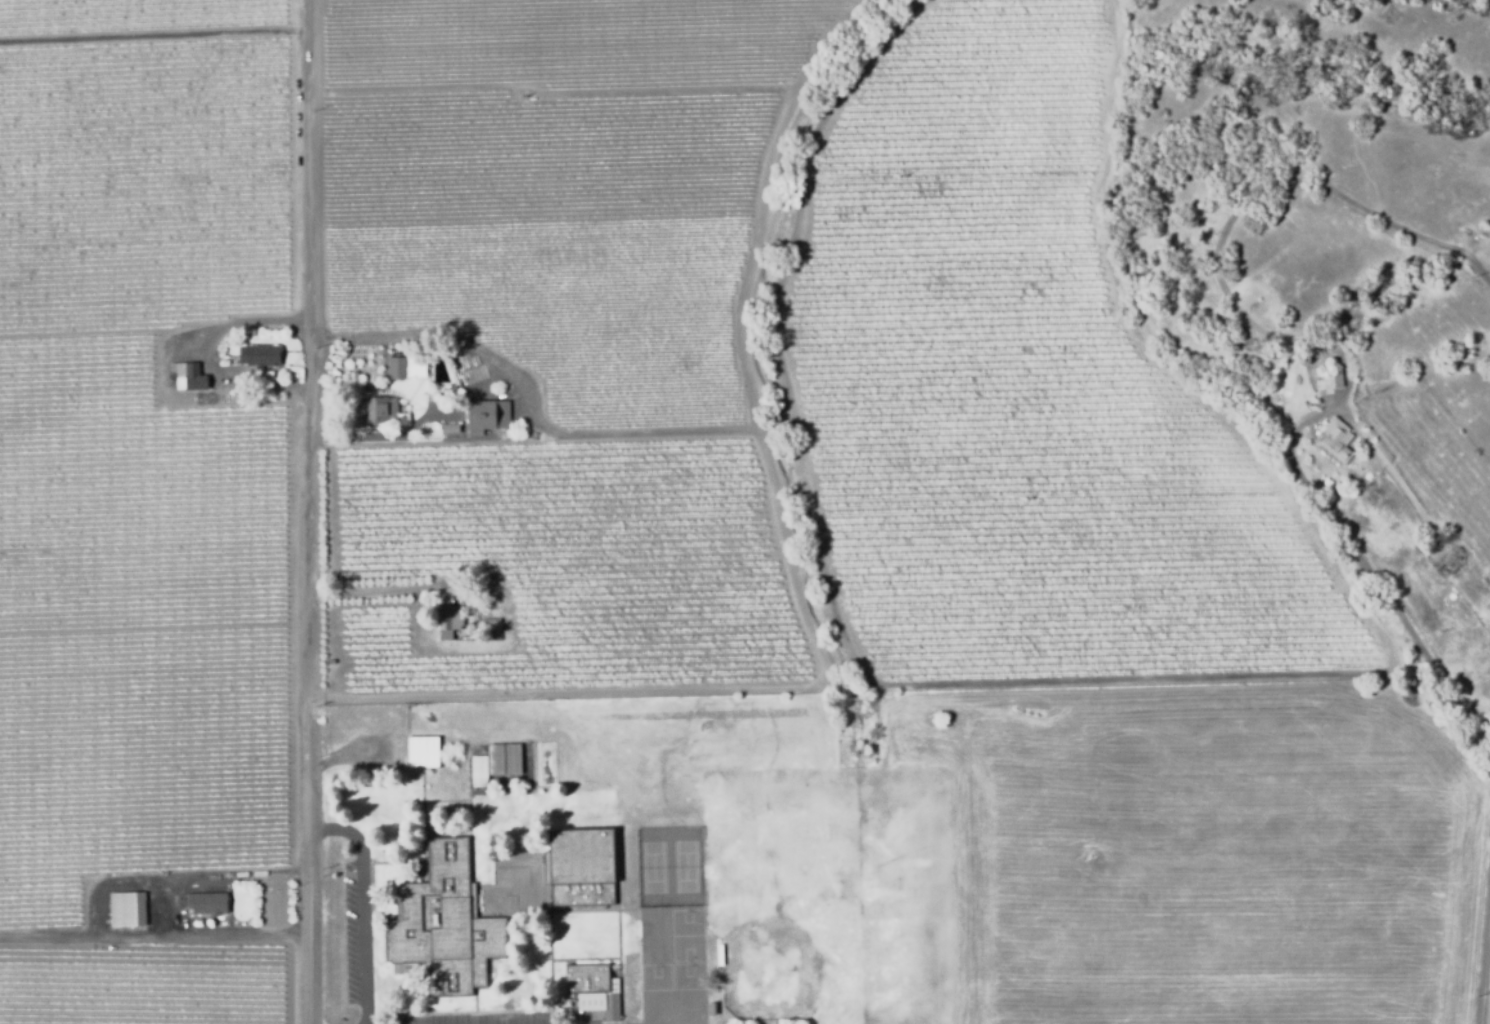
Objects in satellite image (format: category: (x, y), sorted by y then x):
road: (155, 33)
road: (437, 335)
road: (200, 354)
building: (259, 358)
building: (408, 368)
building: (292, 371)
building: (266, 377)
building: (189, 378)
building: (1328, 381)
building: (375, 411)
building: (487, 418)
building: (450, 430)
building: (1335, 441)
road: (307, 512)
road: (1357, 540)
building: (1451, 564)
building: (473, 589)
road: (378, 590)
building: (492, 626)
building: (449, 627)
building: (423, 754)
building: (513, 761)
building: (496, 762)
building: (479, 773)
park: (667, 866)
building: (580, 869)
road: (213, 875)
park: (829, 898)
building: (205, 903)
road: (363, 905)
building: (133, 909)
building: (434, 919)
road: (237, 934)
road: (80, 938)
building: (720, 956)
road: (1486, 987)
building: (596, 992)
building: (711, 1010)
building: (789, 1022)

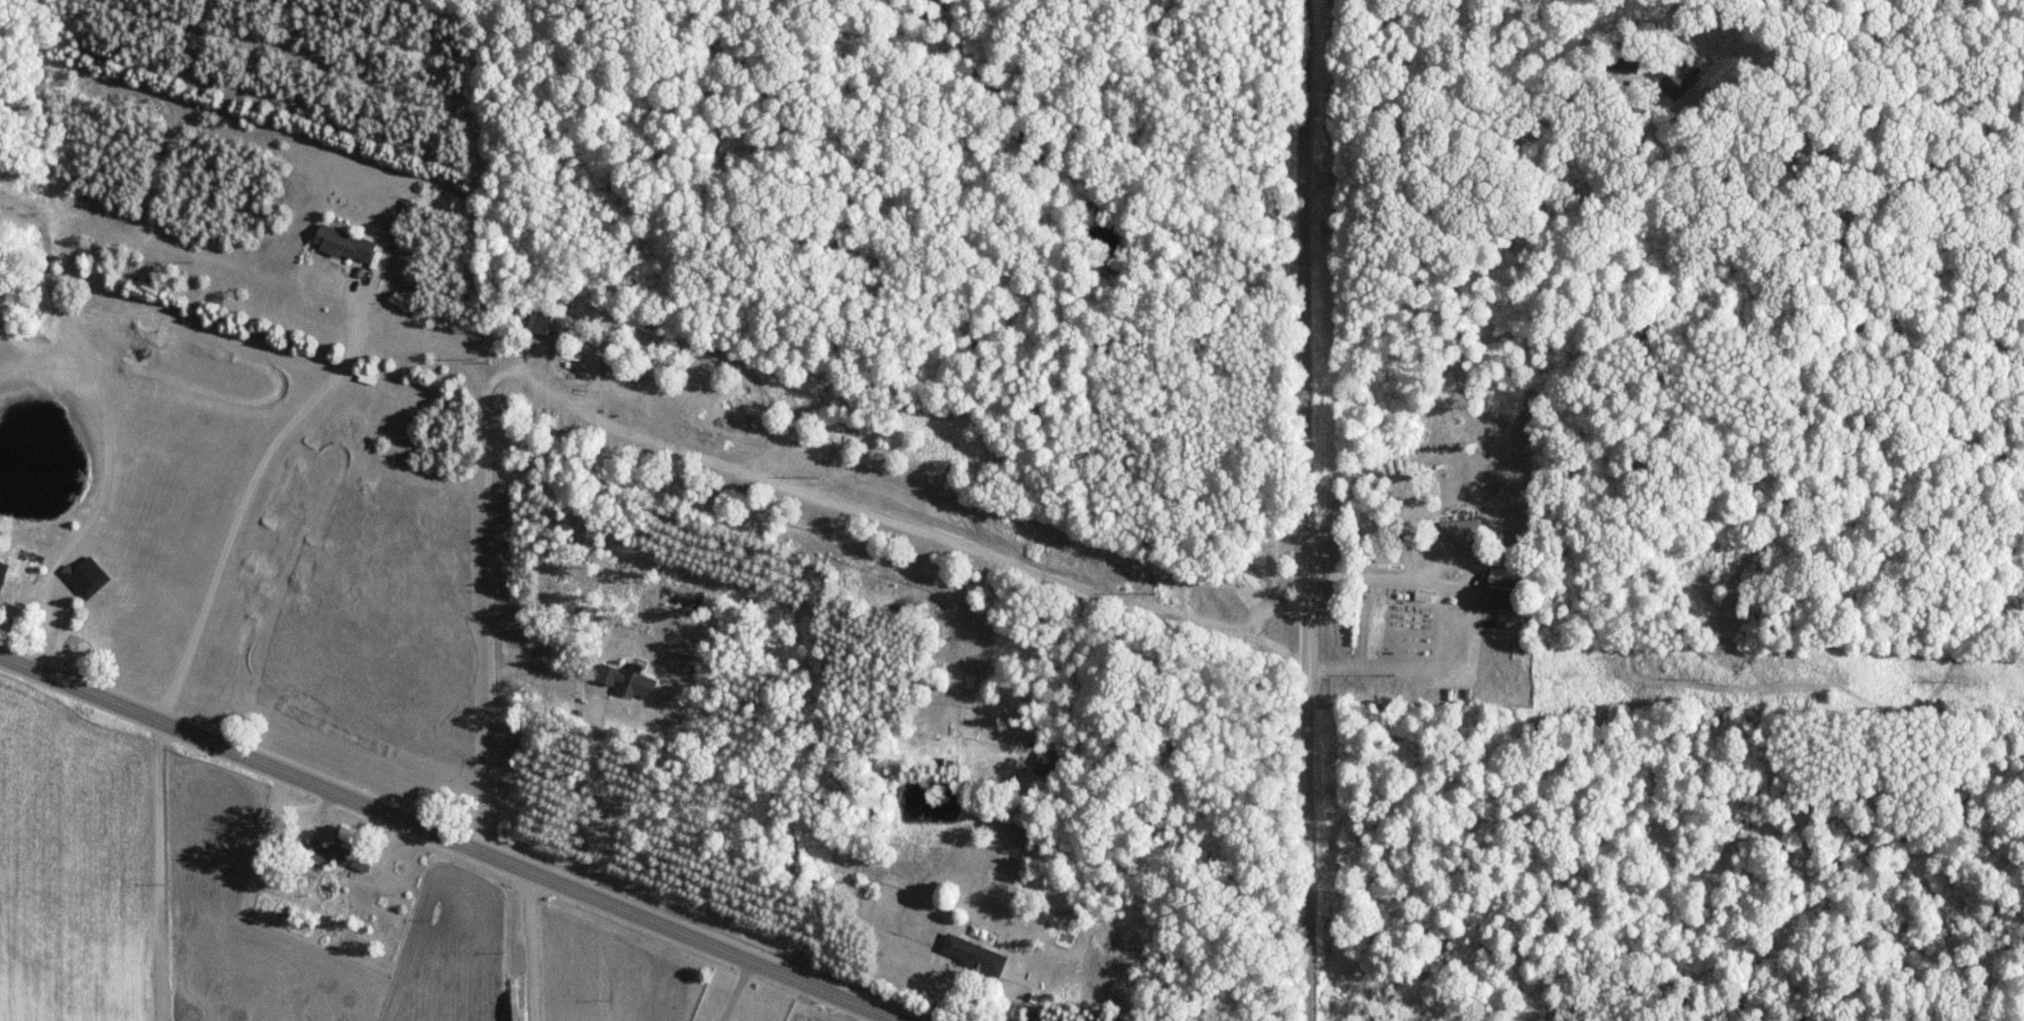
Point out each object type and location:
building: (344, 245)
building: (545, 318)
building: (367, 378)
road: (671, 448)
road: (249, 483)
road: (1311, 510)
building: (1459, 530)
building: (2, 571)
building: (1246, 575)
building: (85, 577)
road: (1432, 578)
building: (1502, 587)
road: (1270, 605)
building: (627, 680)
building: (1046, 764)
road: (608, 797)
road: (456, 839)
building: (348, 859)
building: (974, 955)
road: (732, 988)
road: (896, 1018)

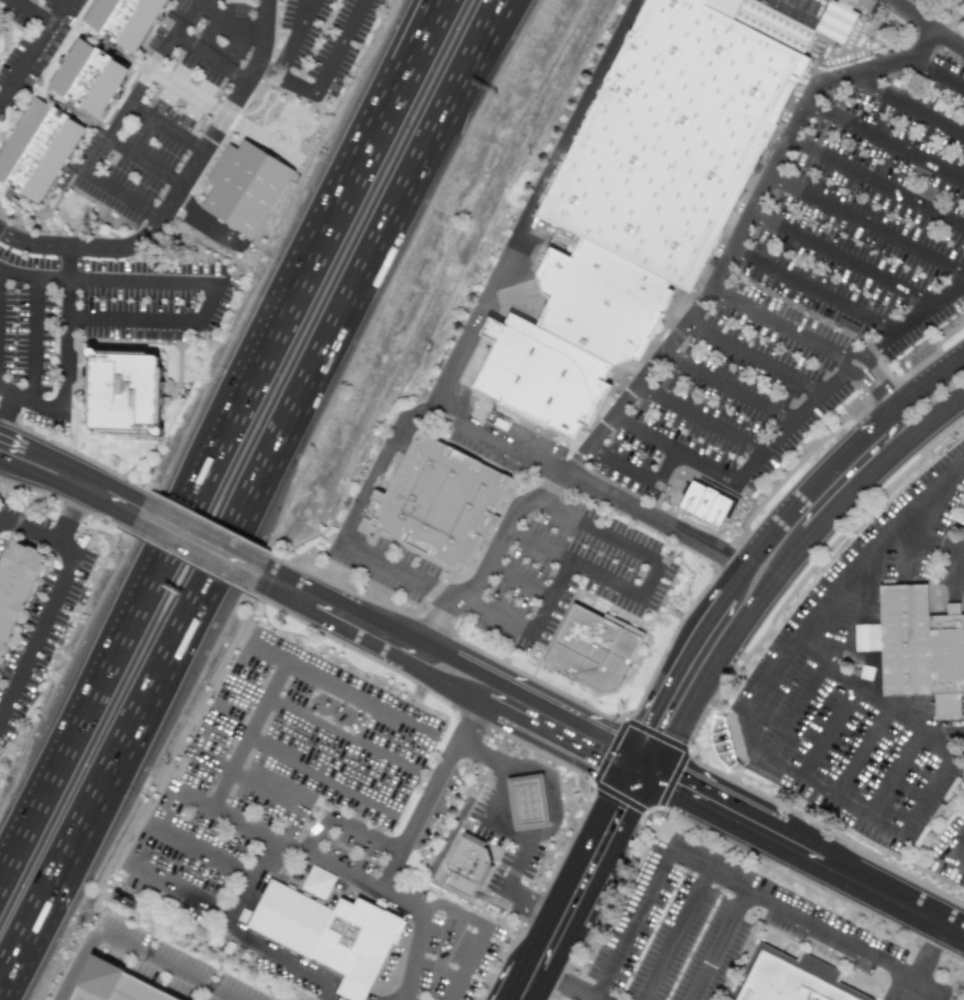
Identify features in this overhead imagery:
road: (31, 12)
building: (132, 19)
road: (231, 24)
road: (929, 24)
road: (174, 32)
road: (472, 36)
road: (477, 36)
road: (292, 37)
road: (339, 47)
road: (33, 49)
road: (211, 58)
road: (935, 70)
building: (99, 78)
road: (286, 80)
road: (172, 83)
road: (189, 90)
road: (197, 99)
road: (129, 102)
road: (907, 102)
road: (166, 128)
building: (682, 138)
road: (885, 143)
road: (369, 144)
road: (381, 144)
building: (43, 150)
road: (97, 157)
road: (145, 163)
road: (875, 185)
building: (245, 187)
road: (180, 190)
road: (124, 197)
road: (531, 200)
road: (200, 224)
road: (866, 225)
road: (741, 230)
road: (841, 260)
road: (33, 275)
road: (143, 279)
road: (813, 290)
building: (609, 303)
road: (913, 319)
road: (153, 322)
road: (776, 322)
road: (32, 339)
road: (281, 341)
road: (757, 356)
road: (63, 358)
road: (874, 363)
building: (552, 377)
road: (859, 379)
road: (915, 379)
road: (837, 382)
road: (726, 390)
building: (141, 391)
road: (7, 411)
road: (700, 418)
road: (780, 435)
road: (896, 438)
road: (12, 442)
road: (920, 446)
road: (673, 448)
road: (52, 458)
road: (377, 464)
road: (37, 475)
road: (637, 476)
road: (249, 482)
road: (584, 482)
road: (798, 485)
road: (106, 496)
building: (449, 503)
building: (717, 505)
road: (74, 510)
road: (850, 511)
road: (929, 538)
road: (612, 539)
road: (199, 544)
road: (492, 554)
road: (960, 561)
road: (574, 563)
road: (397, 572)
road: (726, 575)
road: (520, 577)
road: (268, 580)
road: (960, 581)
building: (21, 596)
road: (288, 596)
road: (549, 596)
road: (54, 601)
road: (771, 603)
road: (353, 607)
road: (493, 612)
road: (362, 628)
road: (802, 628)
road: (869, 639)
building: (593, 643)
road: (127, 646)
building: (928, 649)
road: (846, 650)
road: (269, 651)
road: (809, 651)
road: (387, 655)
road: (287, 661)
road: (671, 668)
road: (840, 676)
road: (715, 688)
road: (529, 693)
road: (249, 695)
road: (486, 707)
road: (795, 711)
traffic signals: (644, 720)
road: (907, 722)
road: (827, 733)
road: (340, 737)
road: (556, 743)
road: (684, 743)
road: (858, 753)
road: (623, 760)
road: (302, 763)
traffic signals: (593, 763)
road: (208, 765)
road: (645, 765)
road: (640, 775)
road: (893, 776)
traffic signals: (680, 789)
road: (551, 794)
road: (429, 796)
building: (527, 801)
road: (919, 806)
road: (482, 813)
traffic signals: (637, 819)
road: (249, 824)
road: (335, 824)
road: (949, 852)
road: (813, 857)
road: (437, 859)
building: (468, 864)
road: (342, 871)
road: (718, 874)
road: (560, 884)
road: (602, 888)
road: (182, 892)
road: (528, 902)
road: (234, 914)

_Exercise_
Look through the entries and find each line that has the string "traffic". Copy those lines.

_Response area_
traffic signals: (644, 720)
traffic signals: (593, 763)
traffic signals: (680, 789)
traffic signals: (637, 819)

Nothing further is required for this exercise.